■ WORK INSTRUCTIONS: Whenever a line below mentions the word "moved", that line should be copied.

■ SOURCE RECORDS:
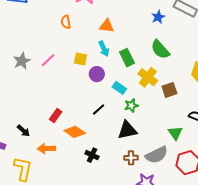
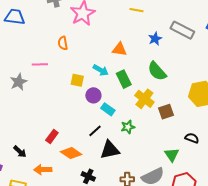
orange triangle: (107, 26) -> (119, 49), moved
cyan arrow: (104, 49) -> (101, 70), turned -35
pink line: (48, 60) -> (40, 64), moved, turned 42
cyan rectangle: (119, 88) -> (108, 109), moved
black triangle: (127, 130) -> (110, 150), moved

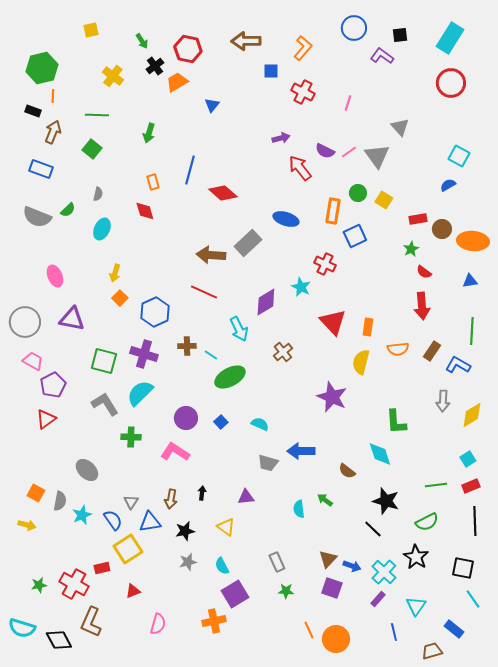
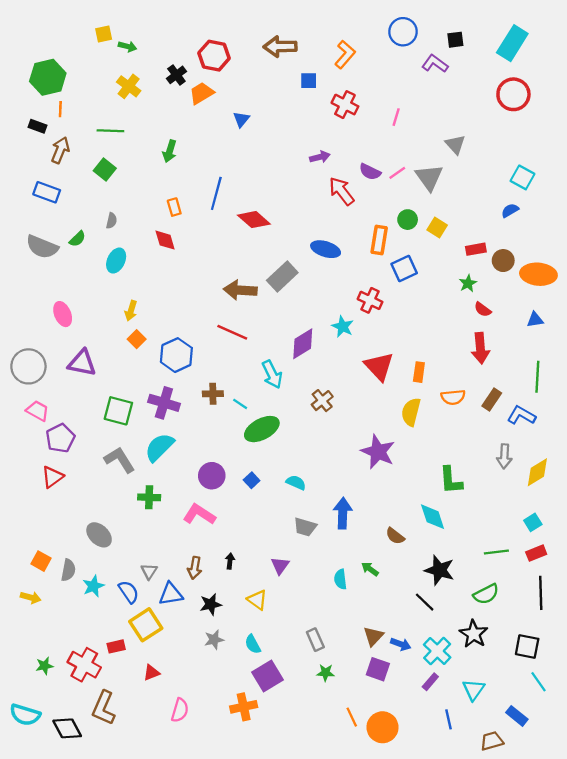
green arrow: (142, 41) -> (128, 47), moved, turned -42
blue arrow: (301, 451) -> (343, 513), turned 92
purple triangle: (246, 497) -> (280, 566), turned -48

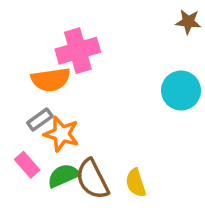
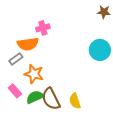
pink cross: (78, 51) -> (43, 28), size x0.6
gray rectangle: (40, 119) -> (16, 59), moved

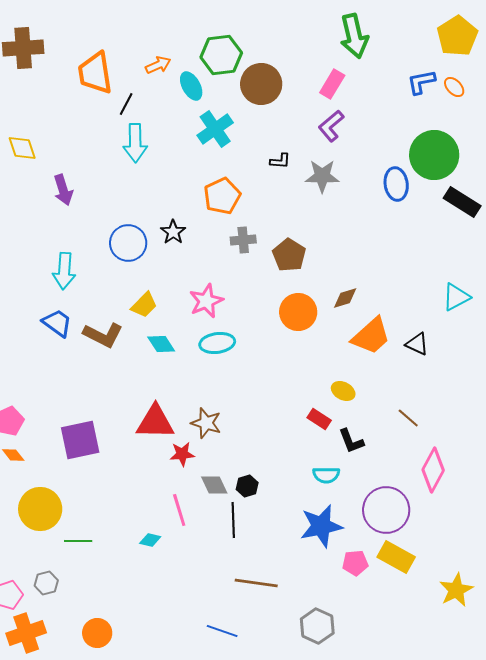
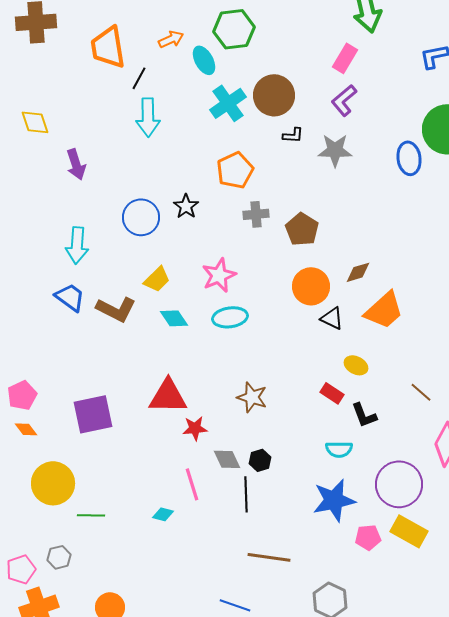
brown circle: (261, 84) -> (274, 95), moved
black triangle: (417, 344) -> (332, 318), moved
brown star: (206, 423) -> (252, 397), moved

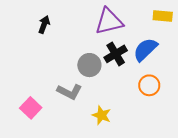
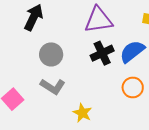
black arrow: (44, 25) -> (34, 17), size x1.5
gray circle: (89, 65) -> (51, 54), moved

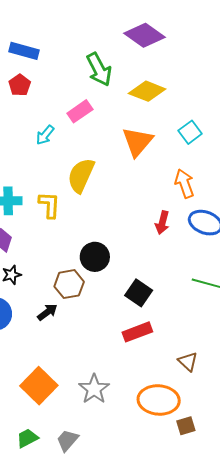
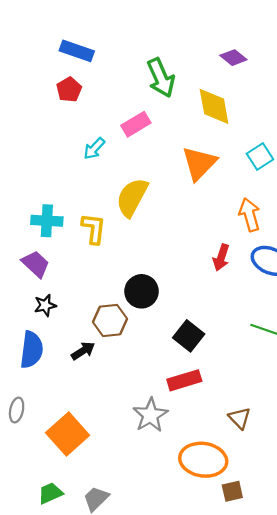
purple diamond: (144, 35) -> (233, 58), moved, size x0.6
yellow diamond: (147, 91) -> (214, 106), turned 54
gray star: (94, 389) -> (150, 415), moved

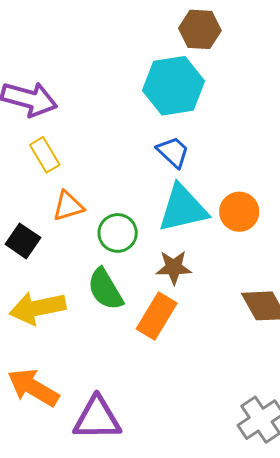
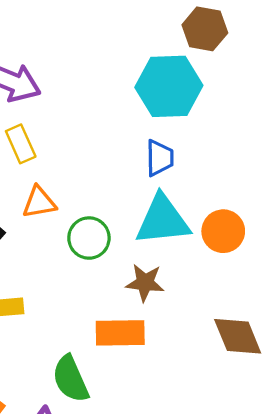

■ RESULT OF THIS EXERCISE:
orange triangle: (107, 26) -> (119, 49), moved
pink line: (48, 60) -> (40, 64), moved, turned 42
cyan rectangle: (119, 88) -> (108, 109), moved
black triangle: (127, 130) -> (110, 150), moved
green arrow: (142, 41) -> (128, 47), moved, turned -42
gray rectangle: (40, 119) -> (16, 59), moved
brown circle: (261, 84) -> (274, 95), moved
black triangle: (417, 344) -> (332, 318), moved
brown star: (206, 423) -> (252, 397), moved
gray circle: (89, 65) -> (51, 54), moved
purple diamond: (144, 35) -> (233, 58), moved, size x0.6
gray star: (94, 389) -> (150, 415), moved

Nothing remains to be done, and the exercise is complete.